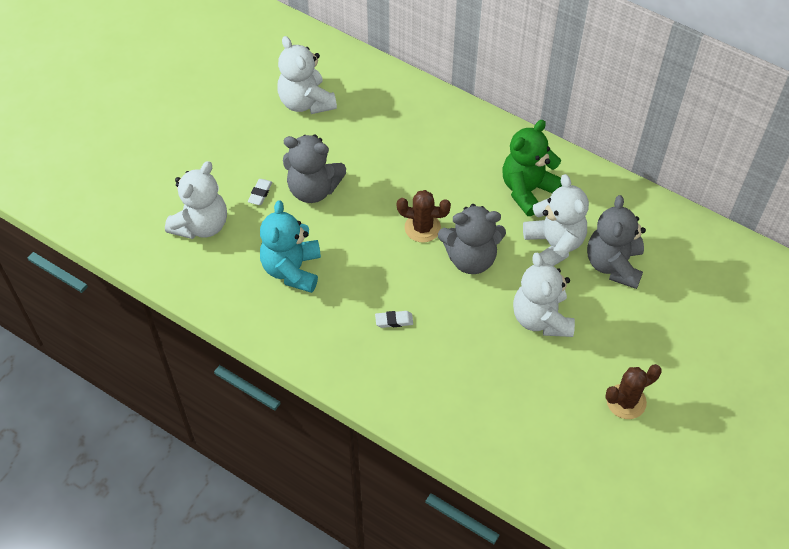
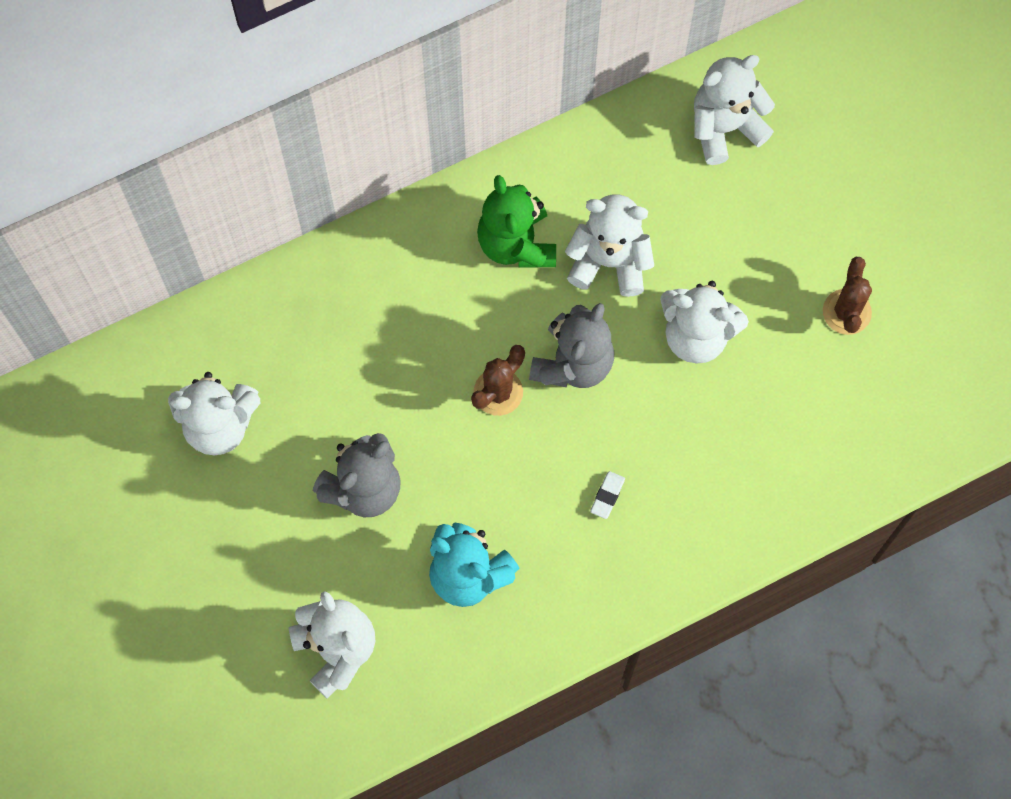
camera: 60 degrees left, 15 degrees up
(260, 193) = (331, 554): white eraser -> none
(613, 265) = (673, 215): grey teddy bear -> none
(698, 264) = (725, 127): none -> white teddy bear

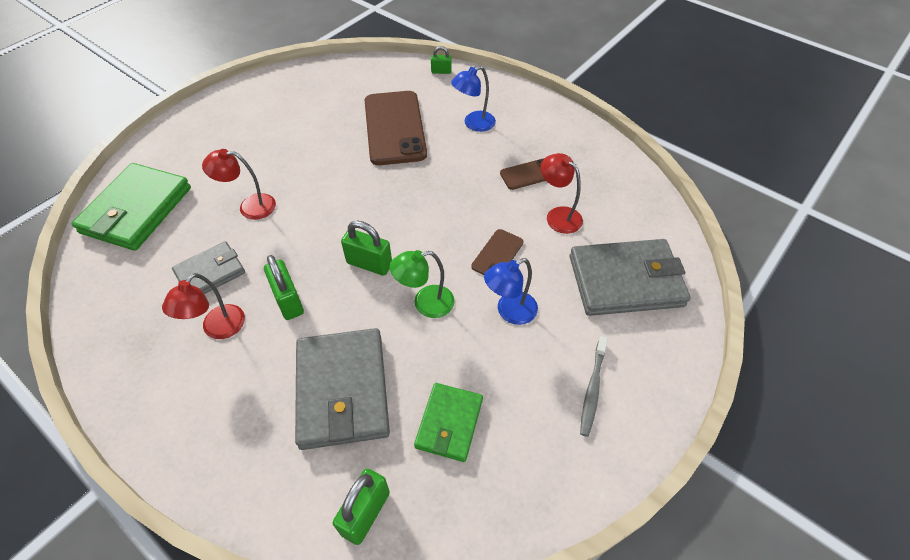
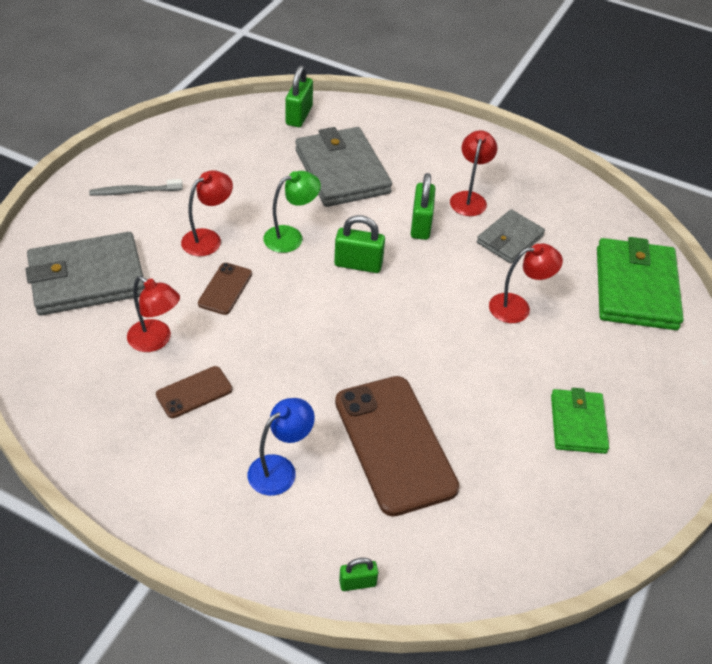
camera: 165 degrees right, 5 degrees down
(288, 301) = (421, 225): green padlock -> green padlock turned 45 degrees clockwise
(449, 423) = (251, 161): green wallet -> green wallet (578, 424)
(509, 312) = (208, 238): blue lamp -> red lamp
(592, 389) = (133, 191): grey toothbrush -> grey toothbrush turned 105 degrees counterclockwise

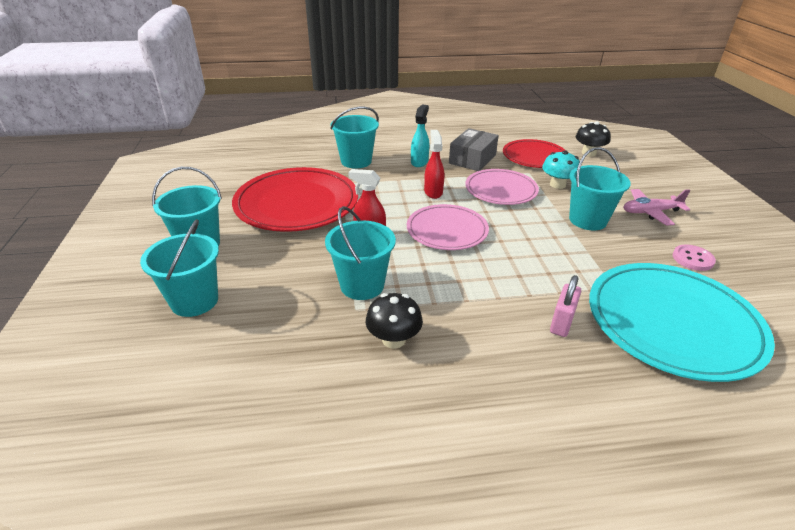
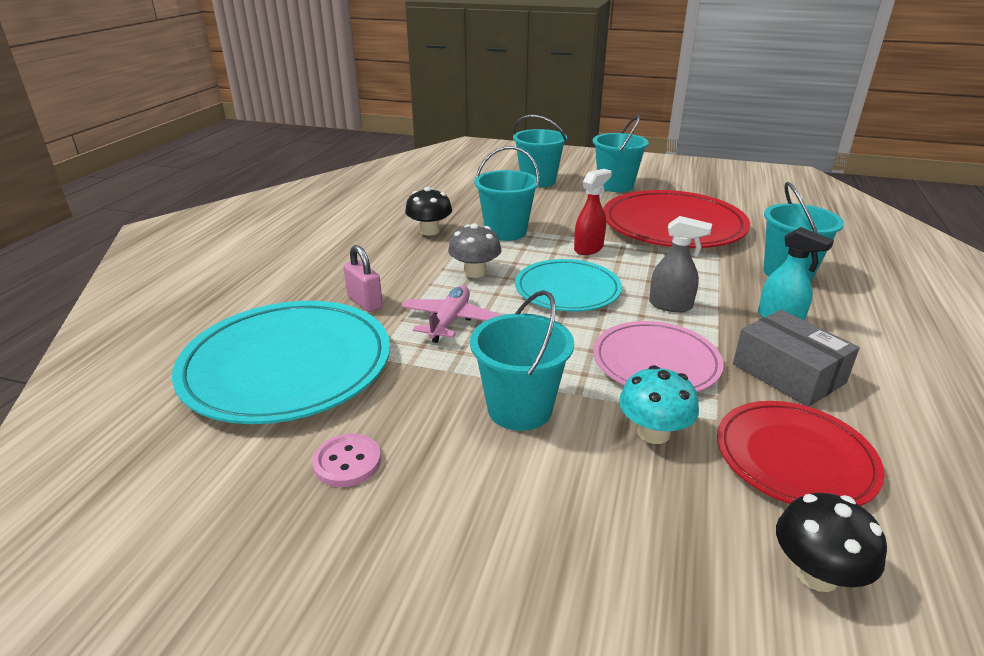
camera: 115 degrees right, 5 degrees down
(433, 192) = (671, 305): red spray bottle -> grey spray bottle
(447, 230) = (567, 290): pink plate -> turquoise plate
(457, 279) = (475, 272): none -> grey mushroom
(650, 212) = (495, 503): pink plane -> pink plane (450, 321)

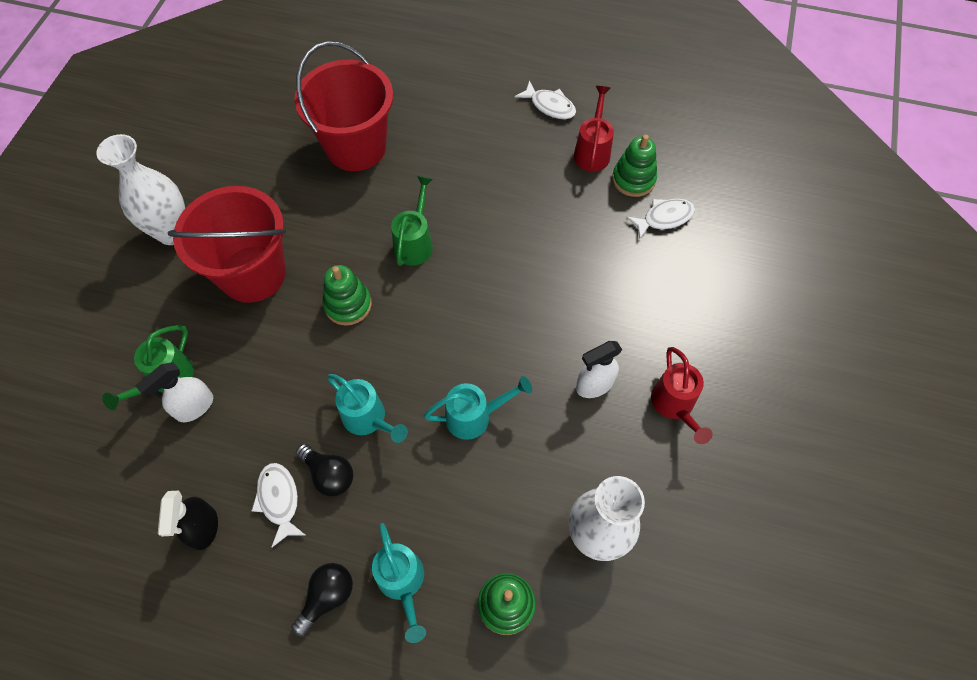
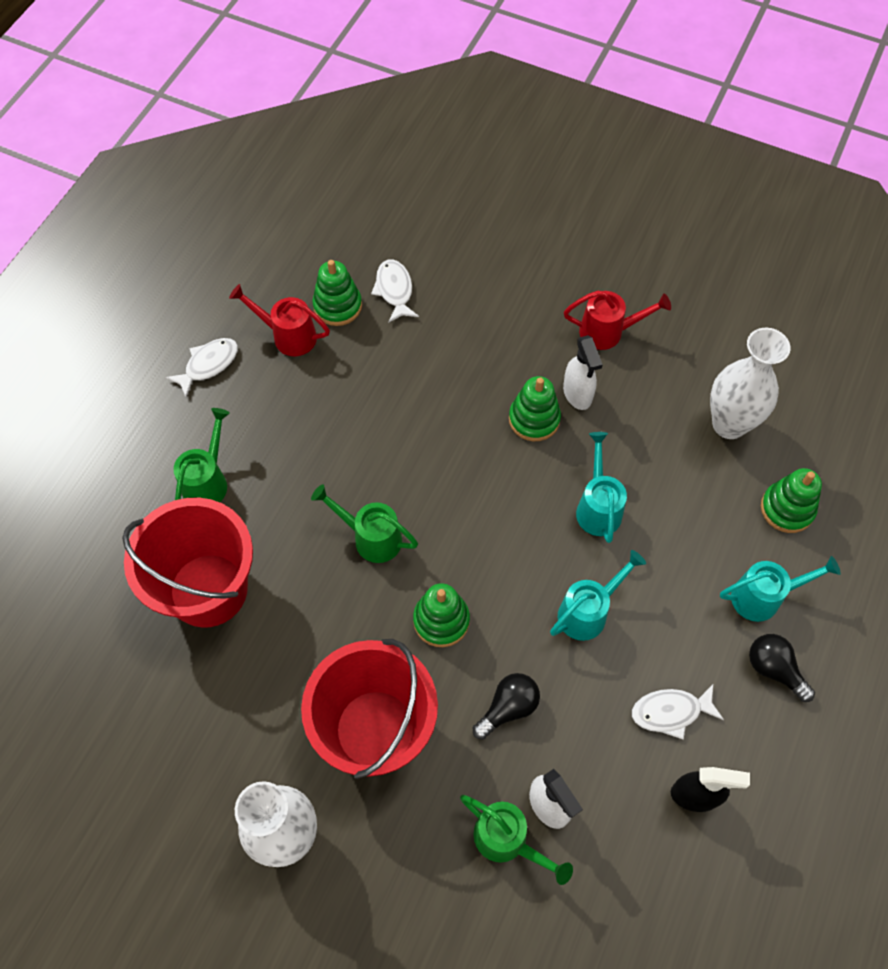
camera: 80 degrees left, 0 degrees up
(329, 474) = (647, 658): black light bulb -> black light bulb (508, 708)
(446, 128) = (208, 481): none -> green watering can
(556, 350) = (534, 419): none -> green stacking toy

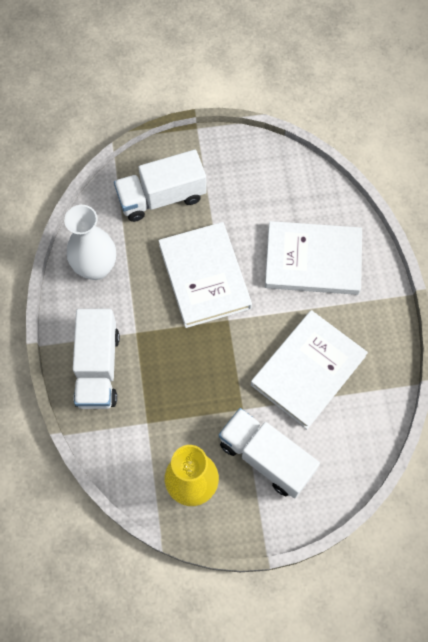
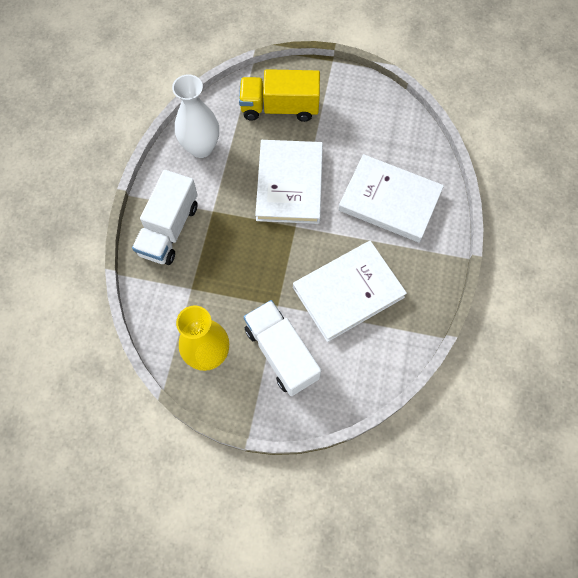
camera: 20 degrees right, 0 degrees up
(162, 197) = (280, 107): white truck -> yellow truck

▶ _Problem to work on_: Reproduce only the lines from the line that holds "(613, 265) = (673, 215): grey" through the end of the records, exactly as they stand, both ends included and pictures excluded.

▶ _Result below_:
(613, 265) = (673, 215): grey teddy bear -> none
(698, 264) = (725, 127): none -> white teddy bear

camera: 165 degrees right, 5 degrees down
(288, 301) = (421, 225): green padlock -> green padlock turned 45 degrees clockwise
(449, 423) = (251, 161): green wallet -> green wallet (578, 424)
(509, 312) = (208, 238): blue lamp -> red lamp
(592, 389) = (133, 191): grey toothbrush -> grey toothbrush turned 105 degrees counterclockwise

camera: 115 degrees right, 5 degrees down
(433, 192) = (671, 305): red spray bottle -> grey spray bottle
(447, 230) = (567, 290): pink plate -> turquoise plate
(457, 279) = (475, 272): none -> grey mushroom
(650, 212) = (495, 503): pink plane -> pink plane (450, 321)

camera: 80 degrees left, 0 degrees up
(329, 474) = (647, 658): black light bulb -> black light bulb (508, 708)
(446, 128) = (208, 481): none -> green watering can
(556, 350) = (534, 419): none -> green stacking toy

camera: 20 degrees right, 0 degrees up
(162, 197) = (280, 107): white truck -> yellow truck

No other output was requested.